Give back only the lines in the records below from the one with "black fork: 7 -> 6" to the one with "yellow pencil: 5 -> 2", both inclusive, word for word.

#### [SUPPLIED RECORDS]
━━━━━━━━━━

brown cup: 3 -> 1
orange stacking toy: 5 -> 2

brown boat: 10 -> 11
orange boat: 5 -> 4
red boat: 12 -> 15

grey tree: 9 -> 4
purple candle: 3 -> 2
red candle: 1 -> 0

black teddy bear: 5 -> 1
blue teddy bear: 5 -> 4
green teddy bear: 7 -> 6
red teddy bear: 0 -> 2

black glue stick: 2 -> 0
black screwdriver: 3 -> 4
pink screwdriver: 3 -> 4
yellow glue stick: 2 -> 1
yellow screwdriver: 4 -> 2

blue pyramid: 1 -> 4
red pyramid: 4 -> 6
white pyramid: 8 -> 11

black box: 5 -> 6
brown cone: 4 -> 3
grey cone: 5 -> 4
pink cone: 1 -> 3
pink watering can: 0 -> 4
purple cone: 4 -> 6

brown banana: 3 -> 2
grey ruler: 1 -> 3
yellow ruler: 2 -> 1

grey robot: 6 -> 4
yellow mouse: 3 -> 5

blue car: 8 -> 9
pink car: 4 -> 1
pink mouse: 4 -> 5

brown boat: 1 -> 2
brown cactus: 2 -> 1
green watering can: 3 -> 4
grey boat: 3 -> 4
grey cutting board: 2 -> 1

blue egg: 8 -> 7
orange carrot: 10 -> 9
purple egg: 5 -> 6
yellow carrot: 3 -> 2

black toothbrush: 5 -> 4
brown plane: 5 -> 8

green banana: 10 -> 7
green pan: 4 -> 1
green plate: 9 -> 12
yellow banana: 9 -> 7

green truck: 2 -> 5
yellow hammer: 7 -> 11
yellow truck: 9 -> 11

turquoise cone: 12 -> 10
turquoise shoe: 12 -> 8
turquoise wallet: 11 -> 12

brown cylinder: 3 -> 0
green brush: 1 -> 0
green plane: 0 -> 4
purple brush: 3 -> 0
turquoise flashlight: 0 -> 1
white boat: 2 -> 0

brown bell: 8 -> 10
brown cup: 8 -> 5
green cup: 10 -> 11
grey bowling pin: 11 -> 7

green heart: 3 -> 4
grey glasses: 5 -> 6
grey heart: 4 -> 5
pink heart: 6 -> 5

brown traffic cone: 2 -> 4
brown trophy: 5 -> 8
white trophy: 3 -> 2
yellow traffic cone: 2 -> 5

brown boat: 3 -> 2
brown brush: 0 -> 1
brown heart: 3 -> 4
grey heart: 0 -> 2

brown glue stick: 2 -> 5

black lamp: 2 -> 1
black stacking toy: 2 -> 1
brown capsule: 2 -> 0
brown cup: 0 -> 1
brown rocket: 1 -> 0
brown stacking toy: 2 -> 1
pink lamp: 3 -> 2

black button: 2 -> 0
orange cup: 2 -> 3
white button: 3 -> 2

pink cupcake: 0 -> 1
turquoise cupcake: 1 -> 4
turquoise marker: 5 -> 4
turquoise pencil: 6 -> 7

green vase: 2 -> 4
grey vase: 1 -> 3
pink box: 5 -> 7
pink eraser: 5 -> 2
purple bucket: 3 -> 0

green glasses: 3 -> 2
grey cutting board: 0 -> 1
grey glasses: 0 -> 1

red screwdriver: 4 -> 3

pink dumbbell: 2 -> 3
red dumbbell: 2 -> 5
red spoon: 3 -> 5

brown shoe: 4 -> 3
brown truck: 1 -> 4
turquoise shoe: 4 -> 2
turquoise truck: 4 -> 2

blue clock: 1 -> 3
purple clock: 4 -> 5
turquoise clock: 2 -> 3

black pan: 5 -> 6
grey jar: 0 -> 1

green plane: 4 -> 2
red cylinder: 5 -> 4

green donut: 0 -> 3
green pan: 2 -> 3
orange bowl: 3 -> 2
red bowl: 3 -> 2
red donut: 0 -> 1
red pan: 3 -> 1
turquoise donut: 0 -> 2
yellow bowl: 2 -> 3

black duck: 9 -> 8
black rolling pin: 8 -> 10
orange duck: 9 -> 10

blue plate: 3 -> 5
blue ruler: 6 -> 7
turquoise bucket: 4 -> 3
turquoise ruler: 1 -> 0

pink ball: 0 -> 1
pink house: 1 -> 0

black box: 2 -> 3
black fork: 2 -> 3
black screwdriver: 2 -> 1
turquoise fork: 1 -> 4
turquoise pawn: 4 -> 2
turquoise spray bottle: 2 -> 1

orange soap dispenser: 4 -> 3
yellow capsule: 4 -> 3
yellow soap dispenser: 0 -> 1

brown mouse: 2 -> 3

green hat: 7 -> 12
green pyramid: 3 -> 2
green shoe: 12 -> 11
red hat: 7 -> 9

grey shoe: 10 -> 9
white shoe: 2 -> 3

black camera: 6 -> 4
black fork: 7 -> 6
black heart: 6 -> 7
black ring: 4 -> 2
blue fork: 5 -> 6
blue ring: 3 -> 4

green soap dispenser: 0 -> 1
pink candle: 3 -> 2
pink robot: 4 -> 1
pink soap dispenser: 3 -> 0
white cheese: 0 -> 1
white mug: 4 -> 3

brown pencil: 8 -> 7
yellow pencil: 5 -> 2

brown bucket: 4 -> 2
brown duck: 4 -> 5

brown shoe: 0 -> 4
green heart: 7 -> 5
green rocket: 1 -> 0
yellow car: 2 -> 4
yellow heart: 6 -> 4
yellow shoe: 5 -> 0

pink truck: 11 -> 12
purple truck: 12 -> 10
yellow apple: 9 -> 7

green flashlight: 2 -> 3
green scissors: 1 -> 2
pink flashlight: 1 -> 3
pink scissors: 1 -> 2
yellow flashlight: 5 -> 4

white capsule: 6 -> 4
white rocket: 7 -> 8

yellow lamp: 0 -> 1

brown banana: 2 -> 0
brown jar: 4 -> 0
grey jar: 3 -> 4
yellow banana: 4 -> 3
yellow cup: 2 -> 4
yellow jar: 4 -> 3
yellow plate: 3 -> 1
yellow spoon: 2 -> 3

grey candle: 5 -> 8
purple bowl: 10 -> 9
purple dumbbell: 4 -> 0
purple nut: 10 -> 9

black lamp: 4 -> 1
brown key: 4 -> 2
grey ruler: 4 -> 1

━━━━━━━━━━

#### [ANSWER]
black fork: 7 -> 6
black heart: 6 -> 7
black ring: 4 -> 2
blue fork: 5 -> 6
blue ring: 3 -> 4

green soap dispenser: 0 -> 1
pink candle: 3 -> 2
pink robot: 4 -> 1
pink soap dispenser: 3 -> 0
white cheese: 0 -> 1
white mug: 4 -> 3

brown pencil: 8 -> 7
yellow pencil: 5 -> 2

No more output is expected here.